=== Exercise brief ===
The number of lines in the entries below holding the word "LEVEL" is all that is needed here.

[Data supplied — start]

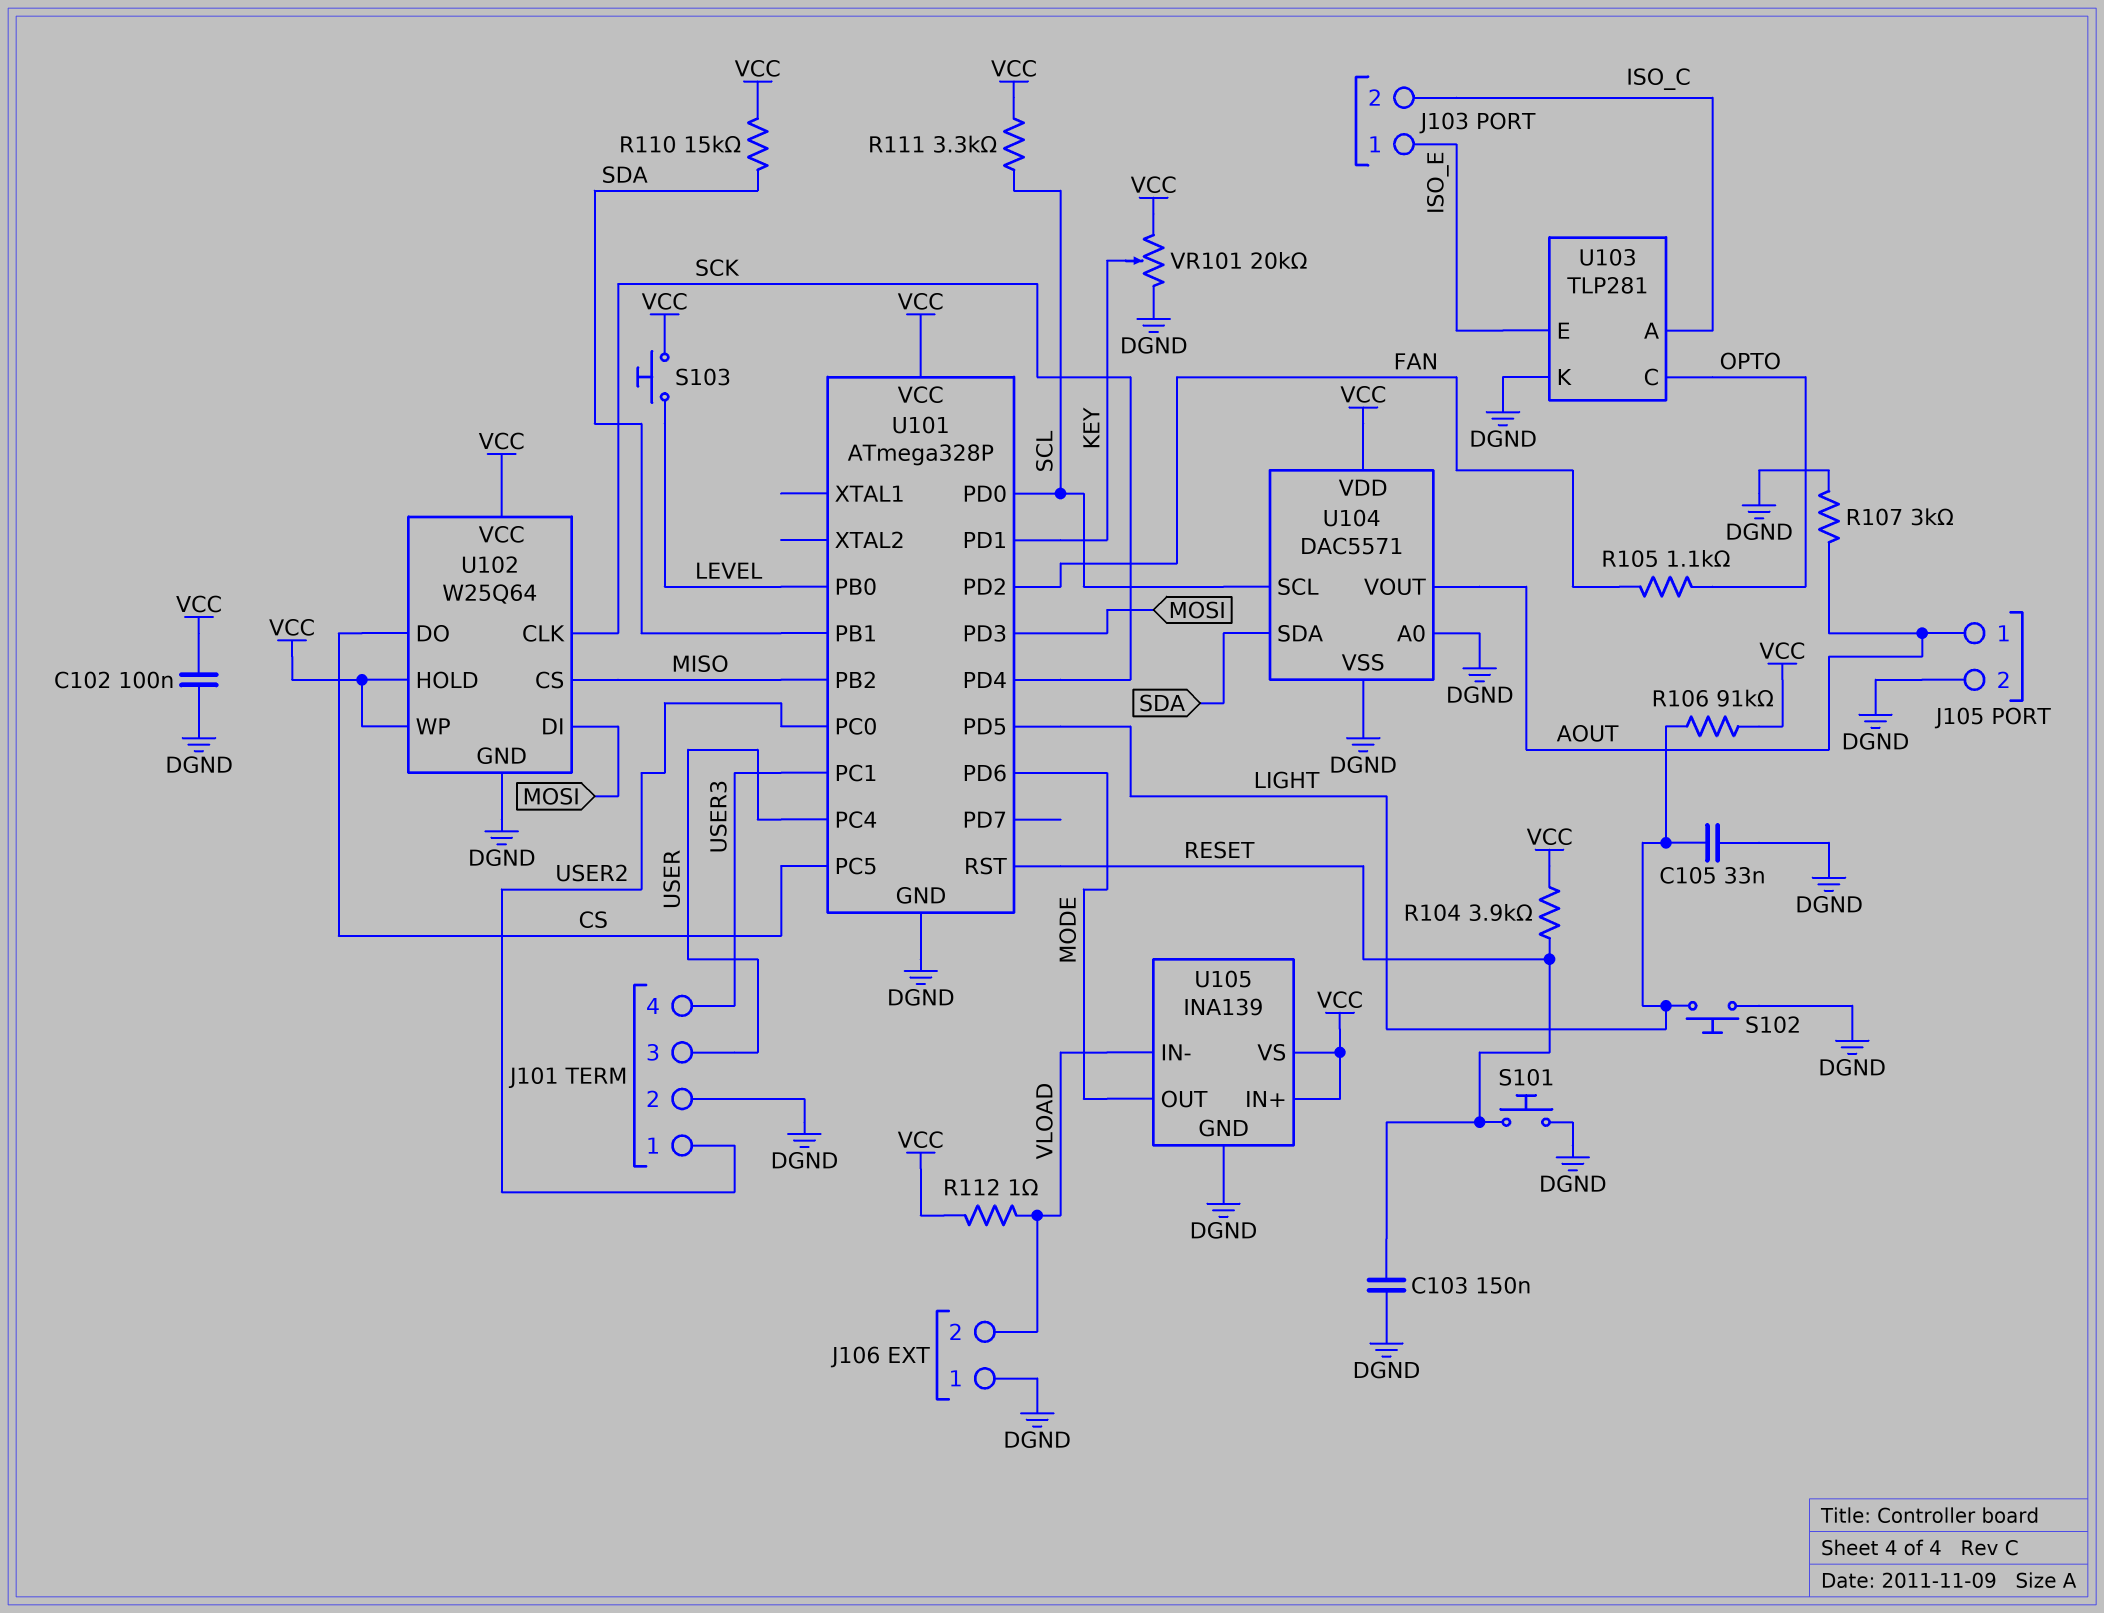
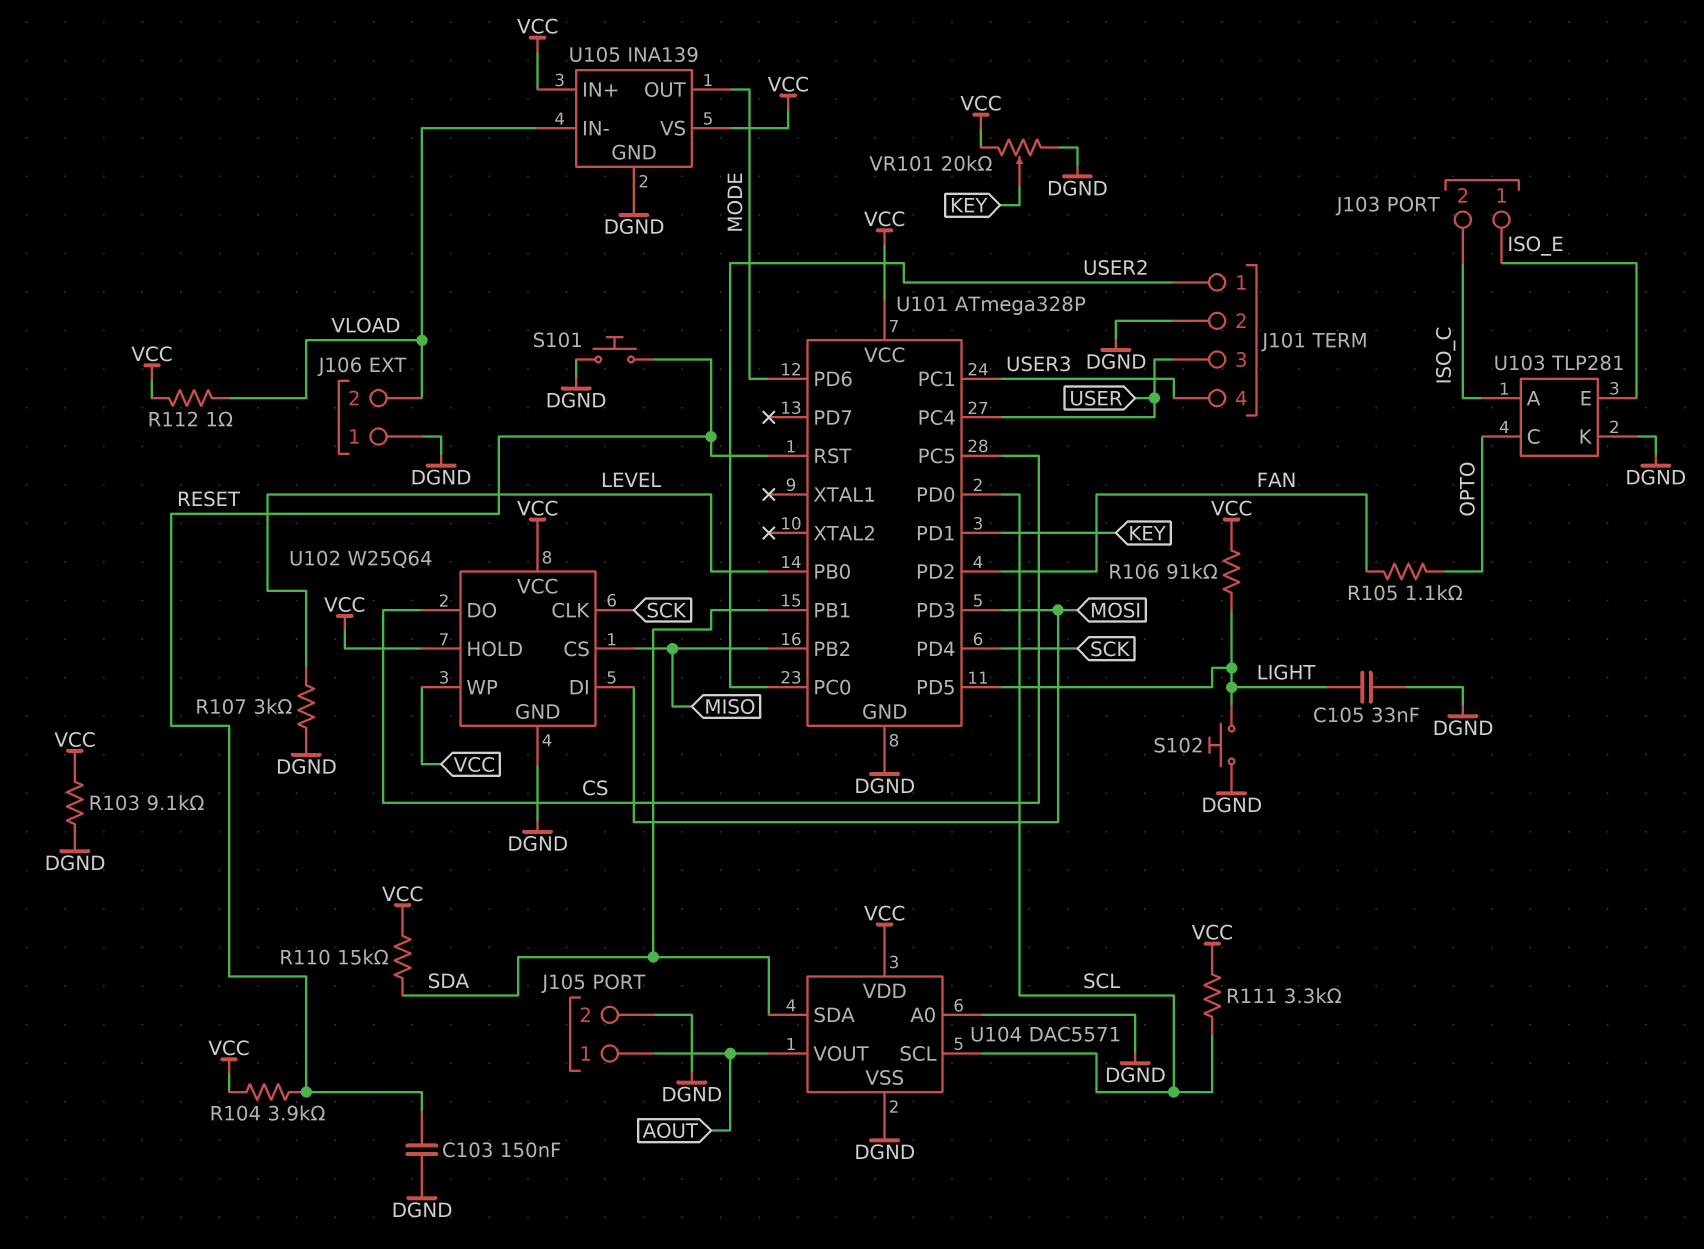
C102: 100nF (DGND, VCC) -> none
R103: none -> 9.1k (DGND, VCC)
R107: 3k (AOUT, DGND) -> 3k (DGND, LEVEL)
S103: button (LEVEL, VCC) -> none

[Data supplied — finish]
[Data supplied — start]

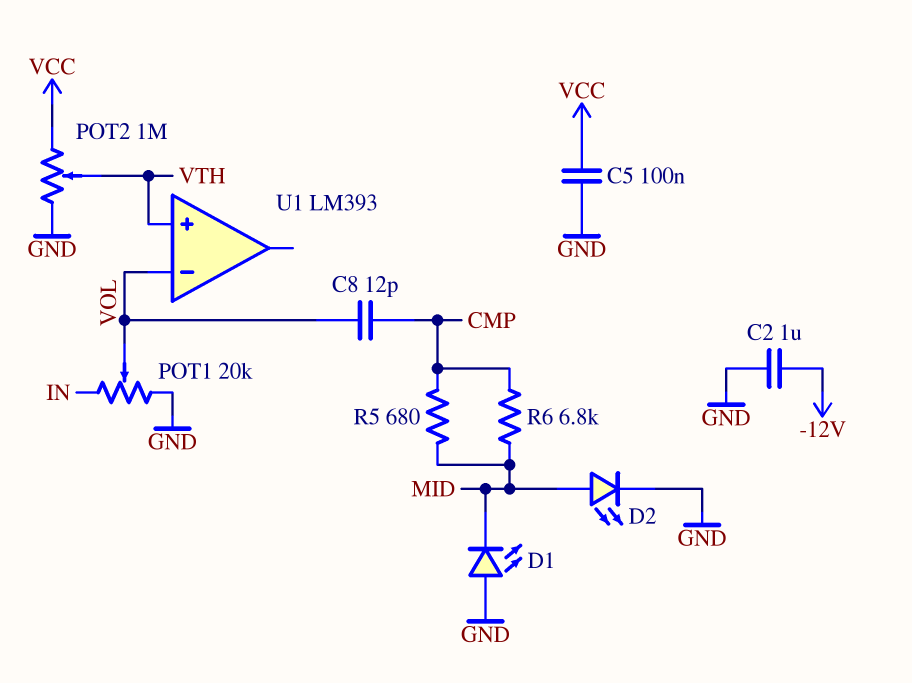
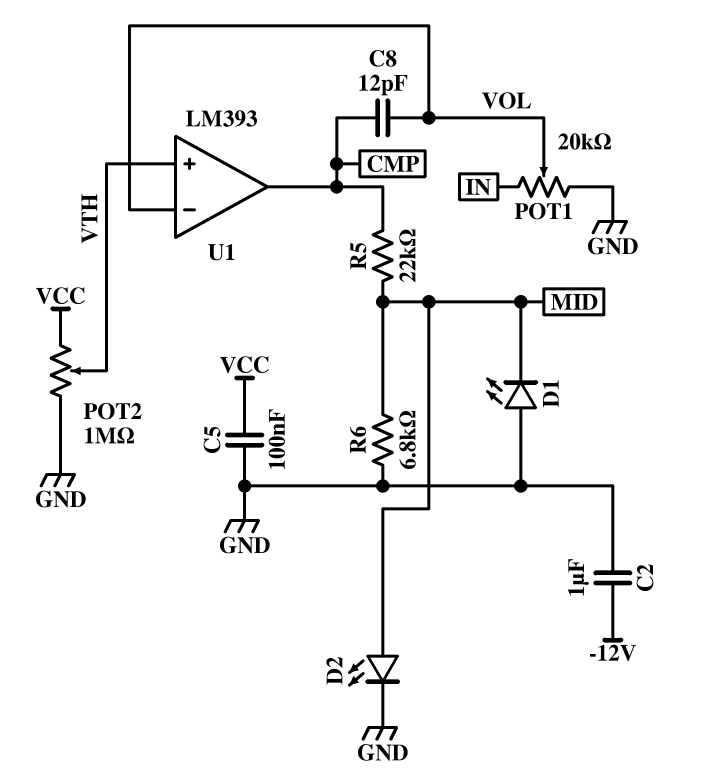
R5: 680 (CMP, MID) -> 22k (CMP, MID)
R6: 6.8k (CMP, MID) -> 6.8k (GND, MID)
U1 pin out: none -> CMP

[Data supplied — finish]

=== Response ===
2